### SUPPLIED DATA
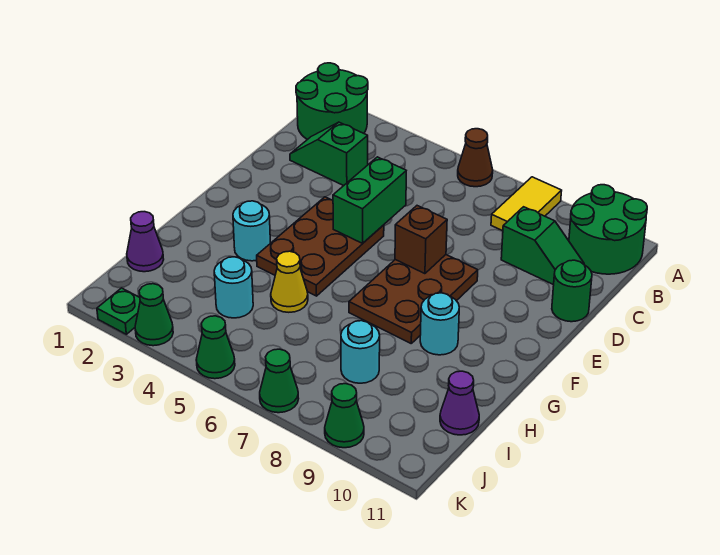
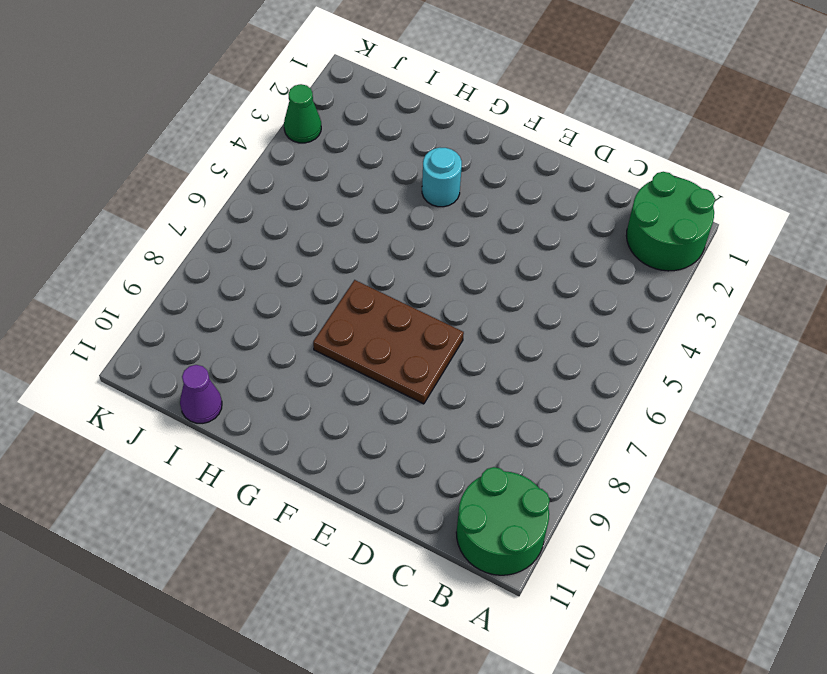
none -> brown cone A6 level 1
none -> yellow tile A8:B8 level 1
none -> green slope C2:C3 level 1 top 3

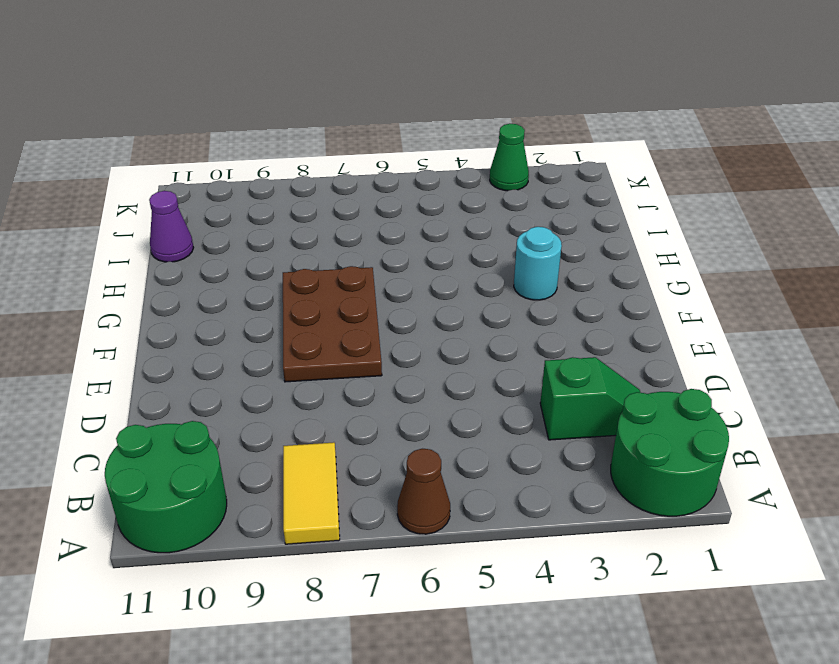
none -> green slope C9:C10 level 1 top 9
none -> green round brick D11 level 1
none -> brown plate E4:G5 level 1

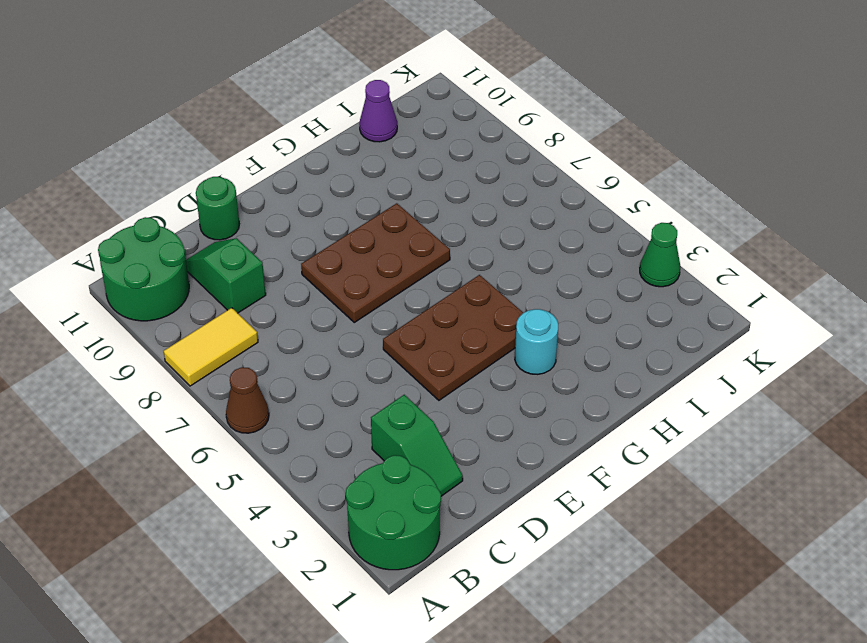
none -> cyan round brick G9 level 1
none -> yellow cone H5 level 1
none -> purple cone I1 level 1

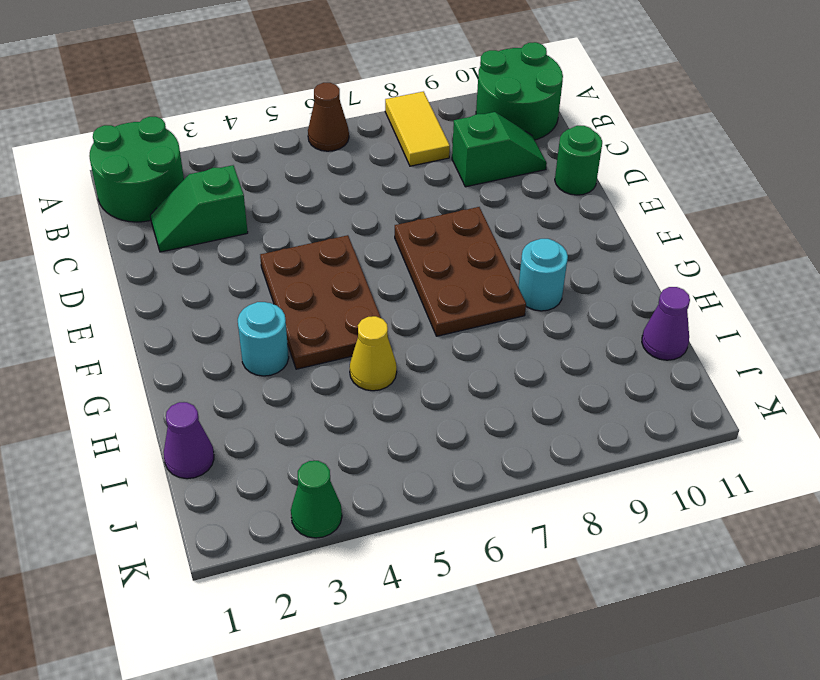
none -> cyan round brick I4 level 1
none -> cyan round brick I8 level 1
none -> green plate K2 level 1

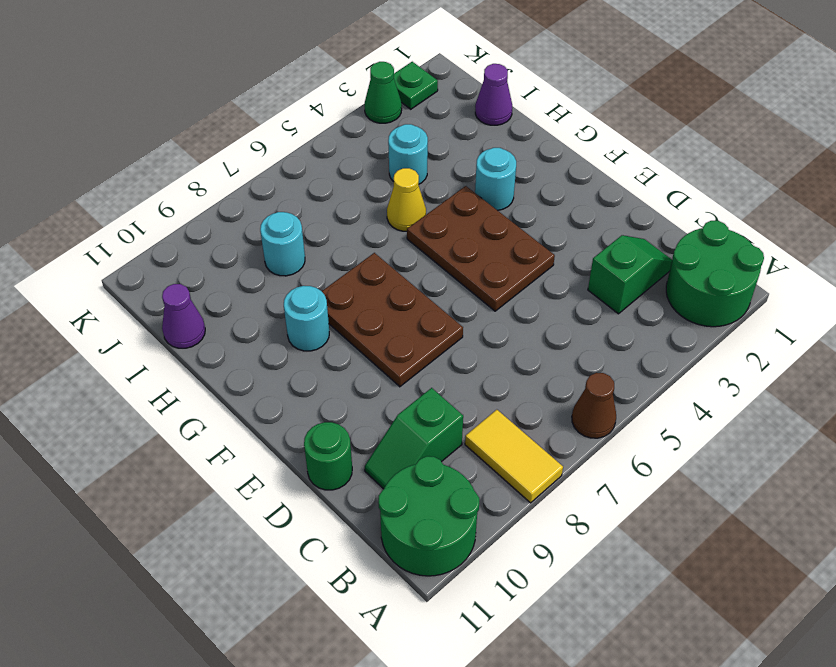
none -> green cone K5 level 1
none -> green cone K7 level 1
none -> green cone K9 level 1

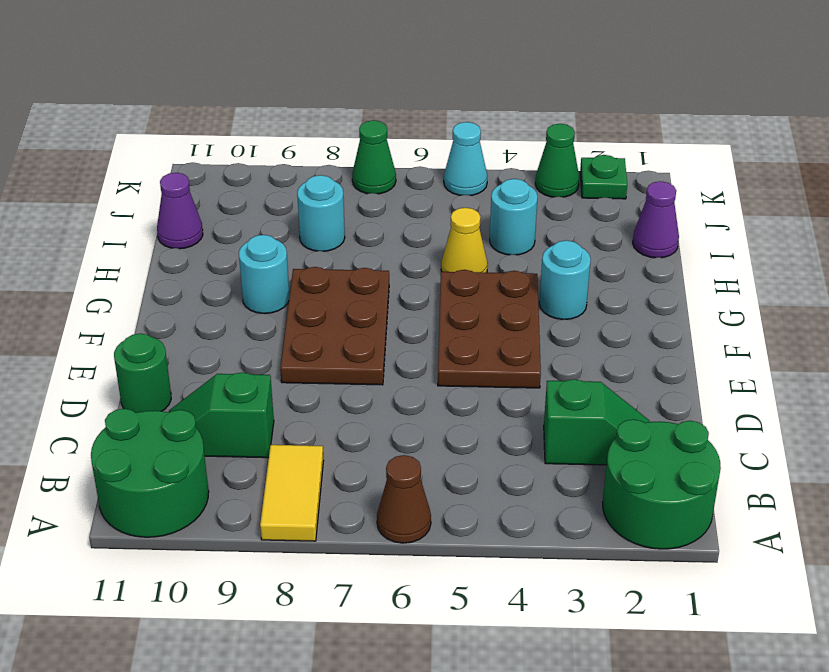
cyan cone K5 level 1 -> green cone K5 level 1
none -> green cone K9 level 1
none -> green brick D5:E5 level 2
none -> brown brick E7 level 2

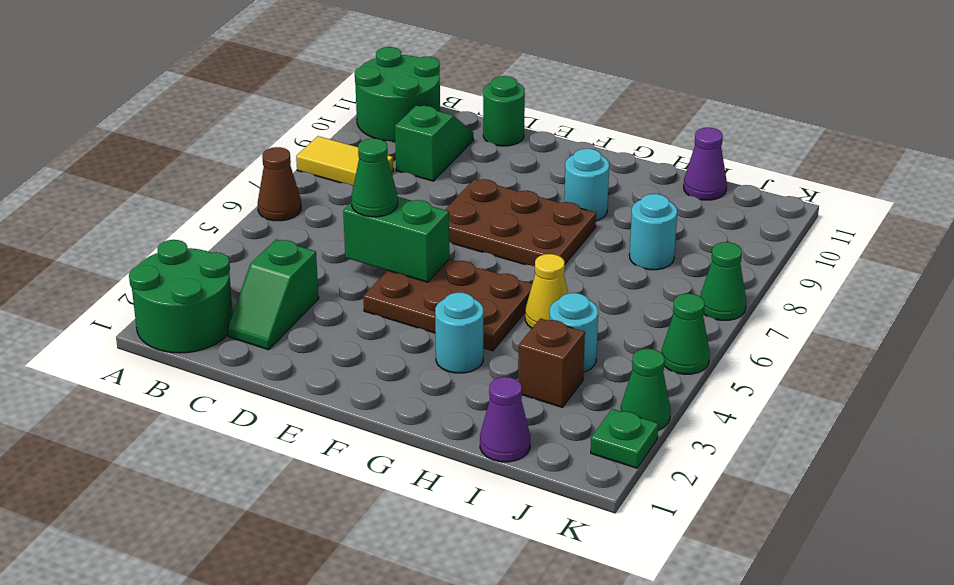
green cone D5 level 3 -> green cone K9 level 1
brown brick I3 level 1 -> brown brick E7 level 2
######
◆ DIRECTIONS:
Your answer should be one number: the count of lines holding "slope" in the listing.

◆ RESPONSE TO THIS TASK:
2